[[ Task data, beginning ]]

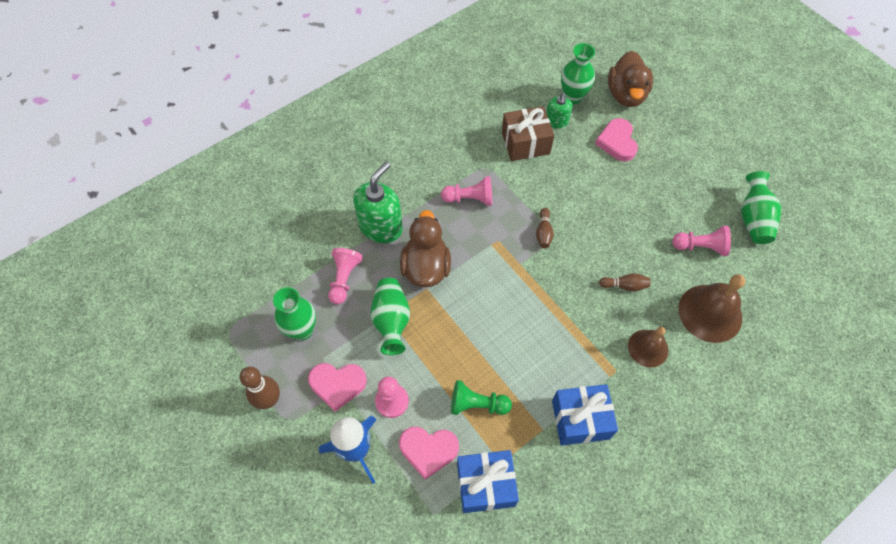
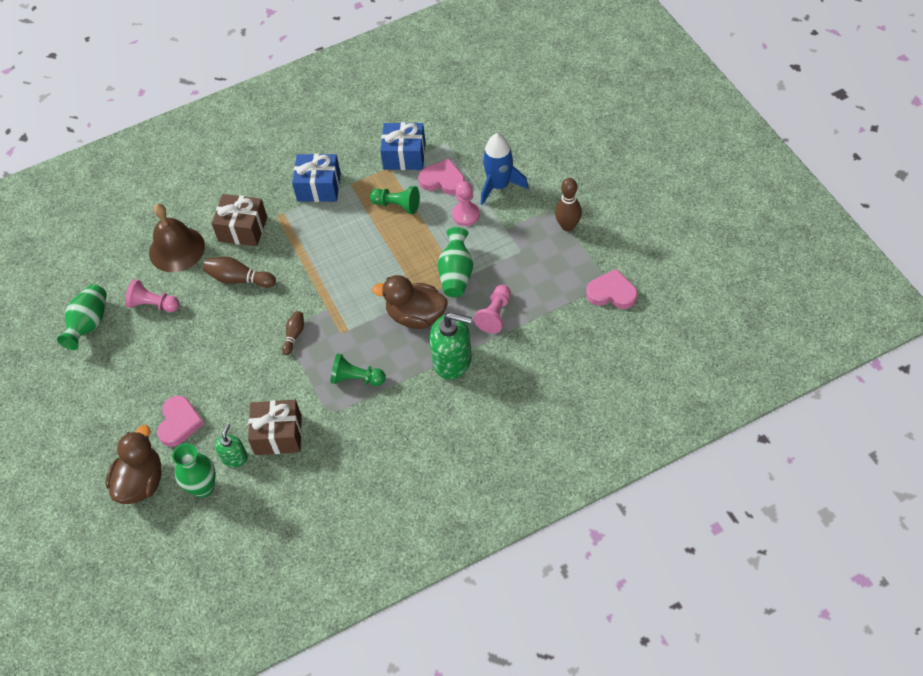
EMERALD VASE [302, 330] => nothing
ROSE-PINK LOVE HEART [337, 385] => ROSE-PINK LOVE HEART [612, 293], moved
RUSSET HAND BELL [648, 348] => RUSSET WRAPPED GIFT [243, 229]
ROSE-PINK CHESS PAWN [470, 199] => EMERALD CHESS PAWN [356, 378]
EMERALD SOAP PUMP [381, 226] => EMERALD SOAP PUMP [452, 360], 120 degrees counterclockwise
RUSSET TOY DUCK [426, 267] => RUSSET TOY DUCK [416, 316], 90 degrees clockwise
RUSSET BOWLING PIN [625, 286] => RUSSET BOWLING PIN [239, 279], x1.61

[[ Task data, end ]]

Give the listing again word for word. Skip every image.

EMERALD VASE [302, 330] => nothing
ROSE-PINK LOVE HEART [337, 385] => ROSE-PINK LOVE HEART [612, 293], moved
RUSSET HAND BELL [648, 348] => RUSSET WRAPPED GIFT [243, 229]
ROSE-PINK CHESS PAWN [470, 199] => EMERALD CHESS PAWN [356, 378]
EMERALD SOAP PUMP [381, 226] => EMERALD SOAP PUMP [452, 360], 120 degrees counterclockwise
RUSSET TOY DUCK [426, 267] => RUSSET TOY DUCK [416, 316], 90 degrees clockwise
RUSSET BOWLING PIN [625, 286] => RUSSET BOWLING PIN [239, 279], x1.61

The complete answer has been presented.